**WHAT YOU NEED TO DO**
Leave the pictures aside and give back every entry below word for word.

[Geometric object motion data]
● ● ● ● ● ● ●

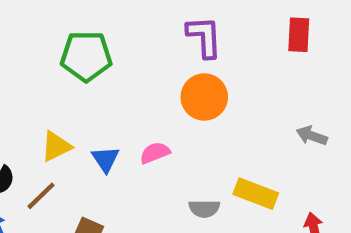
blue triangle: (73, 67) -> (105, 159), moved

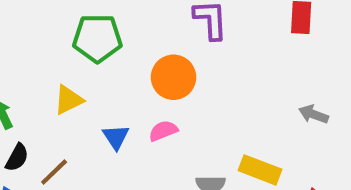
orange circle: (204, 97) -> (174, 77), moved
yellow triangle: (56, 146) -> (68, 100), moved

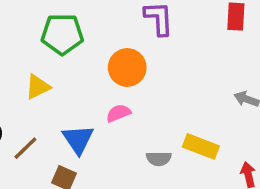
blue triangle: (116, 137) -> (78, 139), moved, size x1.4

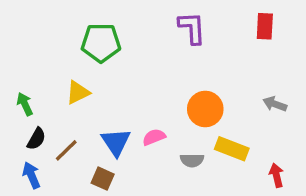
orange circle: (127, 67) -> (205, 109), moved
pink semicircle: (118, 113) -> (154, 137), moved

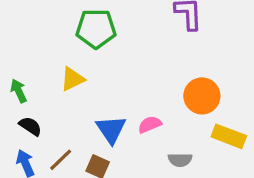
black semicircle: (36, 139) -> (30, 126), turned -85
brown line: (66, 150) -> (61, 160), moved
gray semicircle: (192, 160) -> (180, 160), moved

● ● ● ● ● ● ●

**TASK OUTPUT**
blue triangle: (73, 67) -> (105, 159), moved

orange circle: (204, 97) -> (174, 77), moved
yellow triangle: (56, 146) -> (68, 100), moved

blue triangle: (116, 137) -> (78, 139), moved, size x1.4

orange circle: (127, 67) -> (205, 109), moved
pink semicircle: (118, 113) -> (154, 137), moved

black semicircle: (36, 139) -> (30, 126), turned -85
brown line: (66, 150) -> (61, 160), moved
gray semicircle: (192, 160) -> (180, 160), moved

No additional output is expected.